Geometric object motion data:
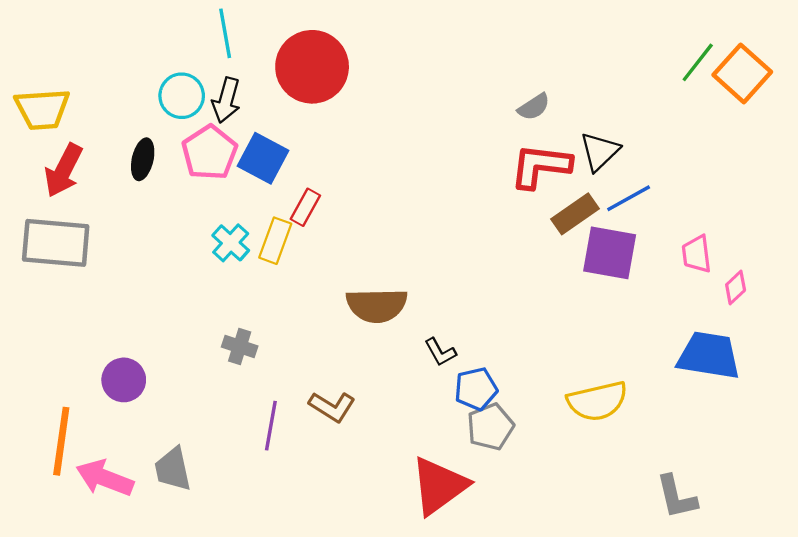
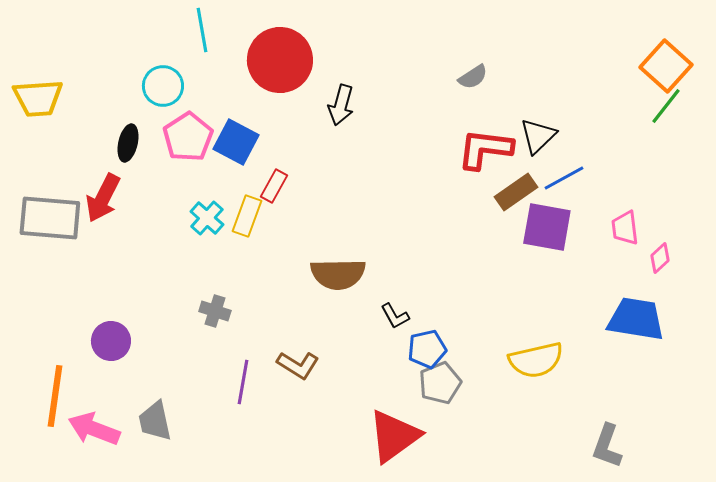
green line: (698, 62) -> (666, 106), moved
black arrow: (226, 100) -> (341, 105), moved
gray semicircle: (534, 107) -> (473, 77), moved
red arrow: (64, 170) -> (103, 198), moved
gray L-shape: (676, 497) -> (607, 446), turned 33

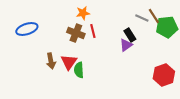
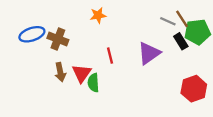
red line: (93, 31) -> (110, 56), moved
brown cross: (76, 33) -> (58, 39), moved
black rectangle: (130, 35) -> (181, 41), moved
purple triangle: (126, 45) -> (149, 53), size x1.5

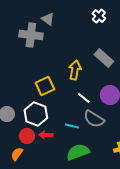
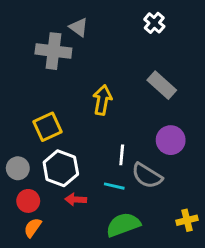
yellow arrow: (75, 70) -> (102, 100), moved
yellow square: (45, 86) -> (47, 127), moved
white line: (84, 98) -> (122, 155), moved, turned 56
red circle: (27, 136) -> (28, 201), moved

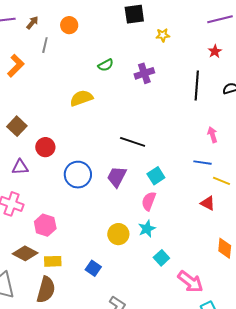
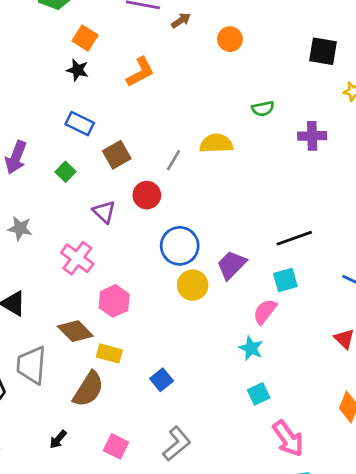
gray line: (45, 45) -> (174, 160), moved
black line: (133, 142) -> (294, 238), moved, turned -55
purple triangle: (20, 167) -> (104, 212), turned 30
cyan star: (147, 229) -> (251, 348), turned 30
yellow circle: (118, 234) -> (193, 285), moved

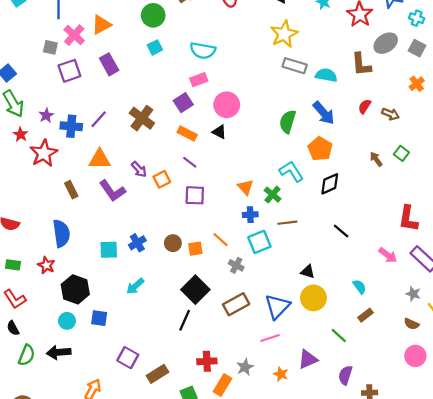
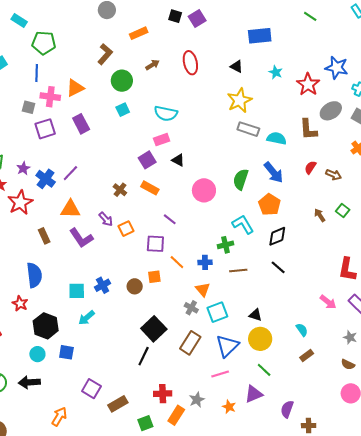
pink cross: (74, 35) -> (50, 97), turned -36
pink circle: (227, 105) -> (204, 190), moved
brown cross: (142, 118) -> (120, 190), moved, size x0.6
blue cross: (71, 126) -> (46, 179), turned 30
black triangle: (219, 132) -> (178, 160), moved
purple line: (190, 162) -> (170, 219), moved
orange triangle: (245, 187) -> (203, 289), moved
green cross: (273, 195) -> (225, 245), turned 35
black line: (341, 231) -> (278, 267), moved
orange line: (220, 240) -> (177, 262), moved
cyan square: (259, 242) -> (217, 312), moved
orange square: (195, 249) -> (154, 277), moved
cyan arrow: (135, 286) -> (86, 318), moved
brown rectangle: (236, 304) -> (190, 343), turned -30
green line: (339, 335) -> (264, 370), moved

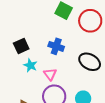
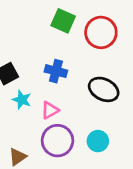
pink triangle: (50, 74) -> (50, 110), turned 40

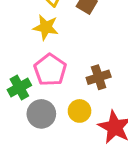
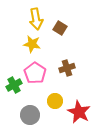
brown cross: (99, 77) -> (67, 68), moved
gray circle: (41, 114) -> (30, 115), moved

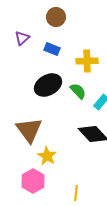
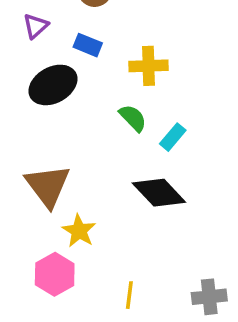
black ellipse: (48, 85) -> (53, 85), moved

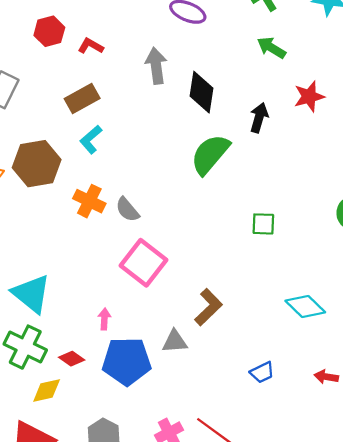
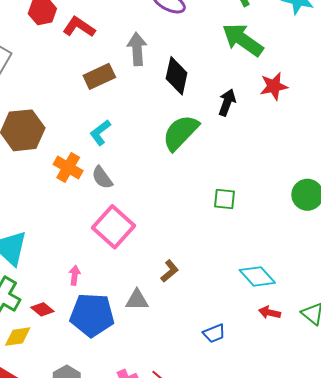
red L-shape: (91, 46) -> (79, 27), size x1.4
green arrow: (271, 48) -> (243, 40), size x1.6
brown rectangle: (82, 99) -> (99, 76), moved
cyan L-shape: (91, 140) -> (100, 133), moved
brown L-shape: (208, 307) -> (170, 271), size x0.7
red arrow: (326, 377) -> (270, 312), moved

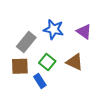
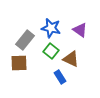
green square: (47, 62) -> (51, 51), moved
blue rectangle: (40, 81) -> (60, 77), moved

_Directions for this task_.
Please copy every entry exactly, without the pictures.

_Reply_.
green line: (698, 62) -> (666, 106), moved
black arrow: (226, 100) -> (341, 105), moved
gray semicircle: (534, 107) -> (473, 77), moved
red arrow: (64, 170) -> (103, 198), moved
gray L-shape: (676, 497) -> (607, 446), turned 33

red line: (93, 31) -> (110, 56), moved
brown cross: (76, 33) -> (58, 39), moved
black rectangle: (130, 35) -> (181, 41), moved
purple triangle: (126, 45) -> (149, 53), size x1.5

yellow arrow: (75, 70) -> (102, 100), moved
yellow square: (45, 86) -> (47, 127), moved
white line: (84, 98) -> (122, 155), moved, turned 56
red circle: (27, 136) -> (28, 201), moved

gray line: (45, 45) -> (174, 160), moved
black line: (133, 142) -> (294, 238), moved, turned -55
purple triangle: (20, 167) -> (104, 212), turned 30
cyan star: (147, 229) -> (251, 348), turned 30
yellow circle: (118, 234) -> (193, 285), moved

pink cross: (74, 35) -> (50, 97), turned -36
pink circle: (227, 105) -> (204, 190), moved
brown cross: (142, 118) -> (120, 190), moved, size x0.6
blue cross: (71, 126) -> (46, 179), turned 30
black triangle: (219, 132) -> (178, 160), moved
purple line: (190, 162) -> (170, 219), moved
orange triangle: (245, 187) -> (203, 289), moved
green cross: (273, 195) -> (225, 245), turned 35
black line: (341, 231) -> (278, 267), moved
orange line: (220, 240) -> (177, 262), moved
cyan square: (259, 242) -> (217, 312), moved
orange square: (195, 249) -> (154, 277), moved
cyan arrow: (135, 286) -> (86, 318), moved
brown rectangle: (236, 304) -> (190, 343), turned -30
green line: (339, 335) -> (264, 370), moved

pink triangle: (50, 74) -> (50, 110), turned 40

brown cross: (99, 77) -> (67, 68), moved
gray circle: (41, 114) -> (30, 115), moved

black ellipse: (48, 85) -> (53, 85), moved

red L-shape: (91, 46) -> (79, 27), size x1.4
green arrow: (271, 48) -> (243, 40), size x1.6
brown rectangle: (82, 99) -> (99, 76), moved
cyan L-shape: (91, 140) -> (100, 133), moved
brown L-shape: (208, 307) -> (170, 271), size x0.7
red arrow: (326, 377) -> (270, 312), moved

green square: (47, 62) -> (51, 51), moved
blue rectangle: (40, 81) -> (60, 77), moved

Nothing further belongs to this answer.